All lines after the one containing "U1 pin in-: VN -> VEE", together with that line itself, should be written out exactly, down to the last line of the entries below.
___ Records for this exercise
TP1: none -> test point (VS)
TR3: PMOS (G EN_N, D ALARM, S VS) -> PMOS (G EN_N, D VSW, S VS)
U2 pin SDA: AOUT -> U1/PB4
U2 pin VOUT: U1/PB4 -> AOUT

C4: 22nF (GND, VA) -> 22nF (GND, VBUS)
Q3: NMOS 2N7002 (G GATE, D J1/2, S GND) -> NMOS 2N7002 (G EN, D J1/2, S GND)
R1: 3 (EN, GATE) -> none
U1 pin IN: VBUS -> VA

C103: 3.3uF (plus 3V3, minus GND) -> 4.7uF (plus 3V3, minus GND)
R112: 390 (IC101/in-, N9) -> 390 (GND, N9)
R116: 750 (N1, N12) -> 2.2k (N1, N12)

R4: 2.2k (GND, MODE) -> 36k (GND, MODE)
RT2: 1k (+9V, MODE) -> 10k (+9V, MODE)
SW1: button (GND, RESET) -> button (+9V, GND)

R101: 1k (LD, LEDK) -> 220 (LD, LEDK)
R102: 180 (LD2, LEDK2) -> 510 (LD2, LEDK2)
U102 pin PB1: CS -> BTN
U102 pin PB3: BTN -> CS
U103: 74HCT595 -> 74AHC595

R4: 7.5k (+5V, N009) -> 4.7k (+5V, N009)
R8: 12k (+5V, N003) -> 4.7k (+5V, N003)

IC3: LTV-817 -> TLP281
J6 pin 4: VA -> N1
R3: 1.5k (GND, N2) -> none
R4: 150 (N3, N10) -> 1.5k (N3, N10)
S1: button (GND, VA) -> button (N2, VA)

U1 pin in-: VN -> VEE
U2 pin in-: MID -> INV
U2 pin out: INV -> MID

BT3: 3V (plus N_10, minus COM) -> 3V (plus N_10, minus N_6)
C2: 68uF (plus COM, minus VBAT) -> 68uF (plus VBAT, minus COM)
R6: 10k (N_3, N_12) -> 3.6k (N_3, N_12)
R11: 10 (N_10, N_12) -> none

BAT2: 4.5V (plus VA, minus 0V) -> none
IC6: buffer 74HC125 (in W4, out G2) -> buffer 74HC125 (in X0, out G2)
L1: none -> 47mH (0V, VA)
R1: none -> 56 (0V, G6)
______
▶ **Output for this task**
U1 pin in-: VN -> VEE
U2 pin in-: MID -> INV
U2 pin out: INV -> MID

BT3: 3V (plus N_10, minus COM) -> 3V (plus N_10, minus N_6)
C2: 68uF (plus COM, minus VBAT) -> 68uF (plus VBAT, minus COM)
R6: 10k (N_3, N_12) -> 3.6k (N_3, N_12)
R11: 10 (N_10, N_12) -> none

BAT2: 4.5V (plus VA, minus 0V) -> none
IC6: buffer 74HC125 (in W4, out G2) -> buffer 74HC125 (in X0, out G2)
L1: none -> 47mH (0V, VA)
R1: none -> 56 (0V, G6)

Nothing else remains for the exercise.